**About this exercise:** Go to the line below containing "[310,295,432,438]" and print exactly from there through the line containing "[315,173,343,228] (first image)", both included. Print nothing else.

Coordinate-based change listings

..............................

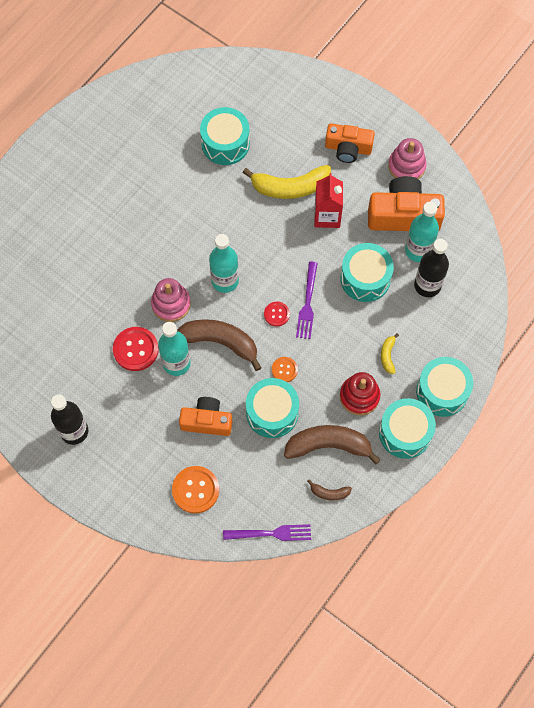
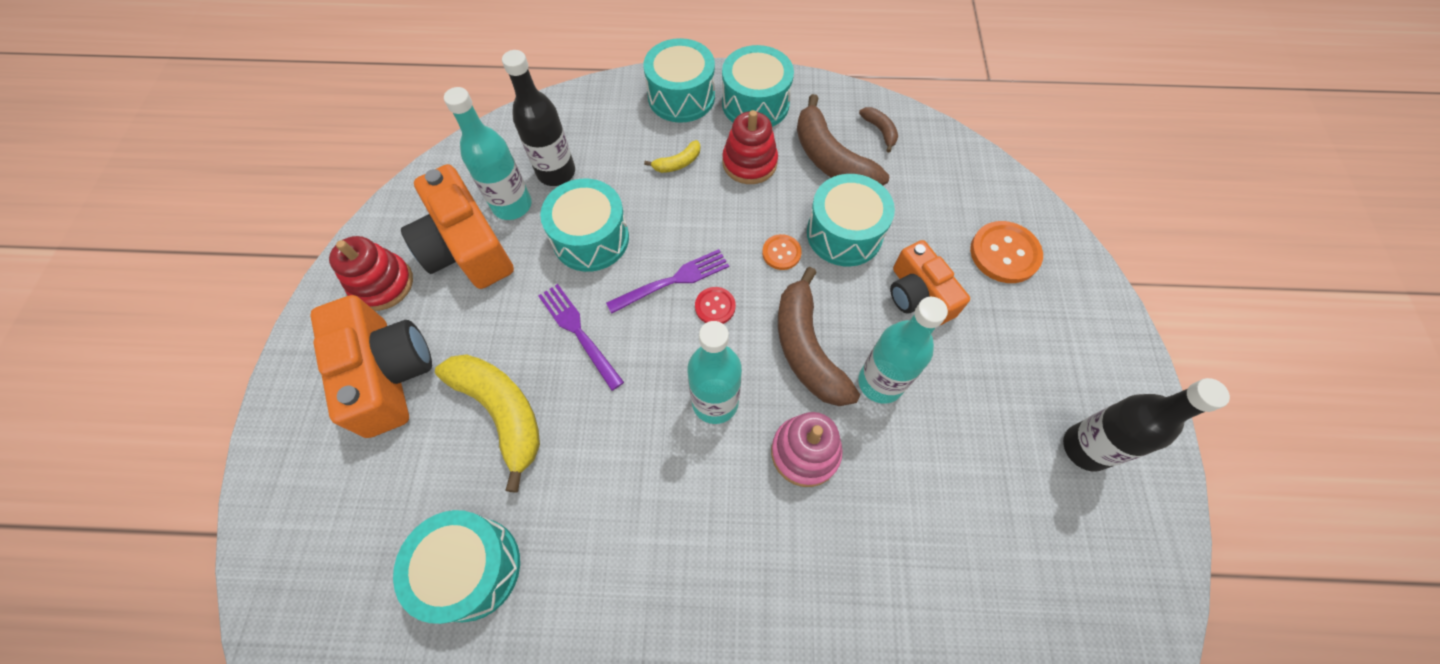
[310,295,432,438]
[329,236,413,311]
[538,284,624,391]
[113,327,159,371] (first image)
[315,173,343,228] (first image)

..............................

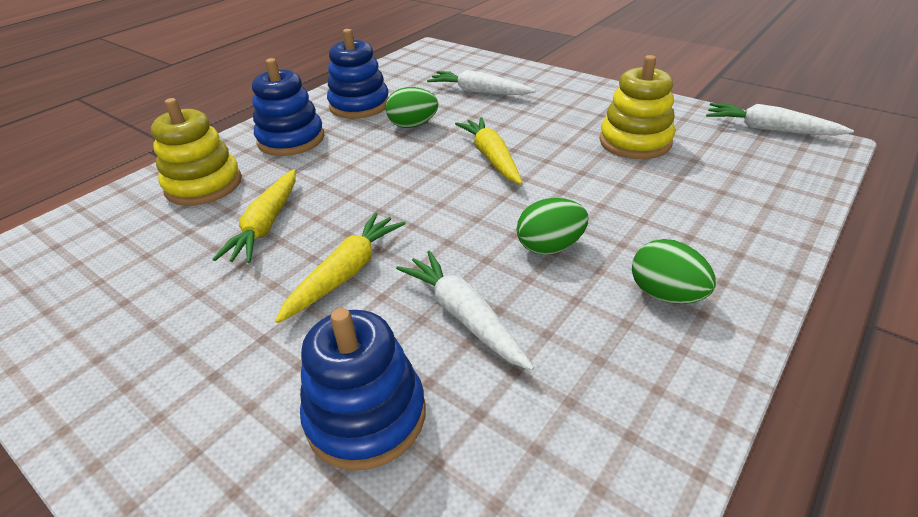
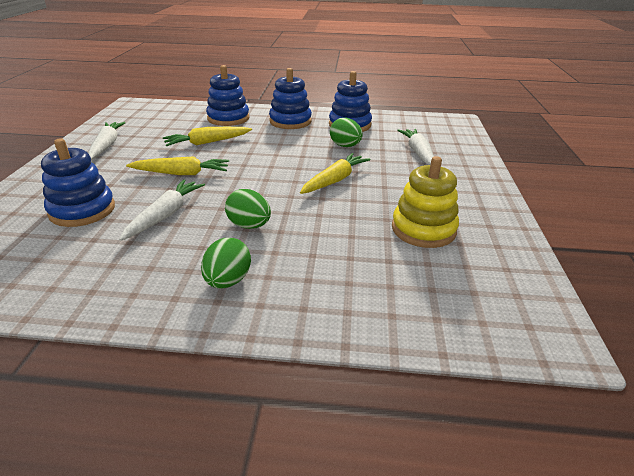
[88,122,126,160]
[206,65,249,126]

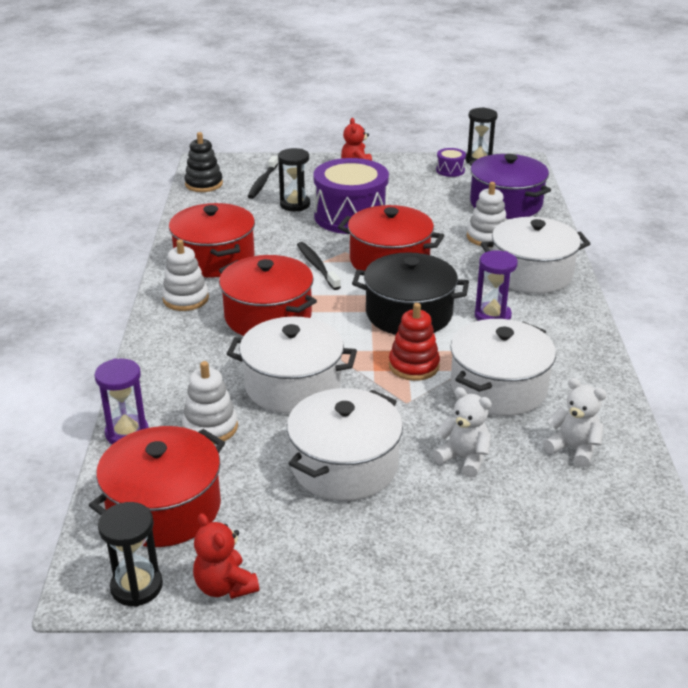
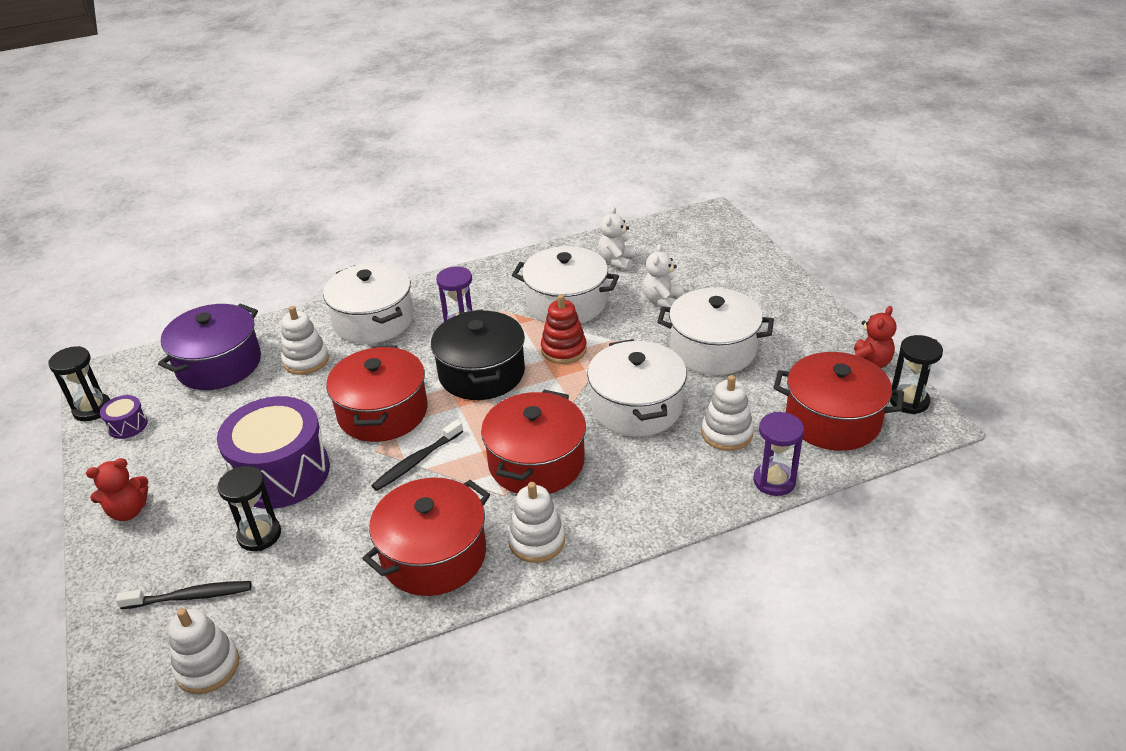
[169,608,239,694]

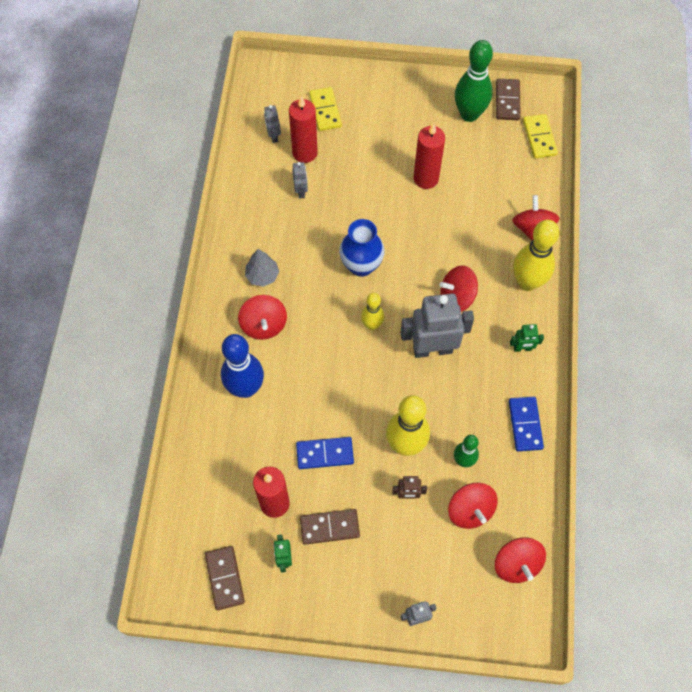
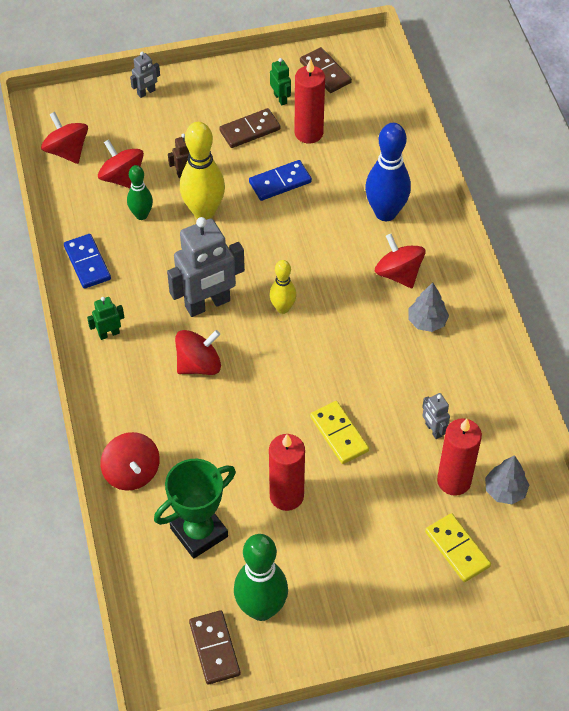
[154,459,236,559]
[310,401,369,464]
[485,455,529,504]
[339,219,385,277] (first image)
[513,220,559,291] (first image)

..............................

**Answer space:**
[310,295,432,438]
[329,236,413,311]
[538,284,624,391]
[113,327,159,371] (first image)
[315,173,343,228] (first image)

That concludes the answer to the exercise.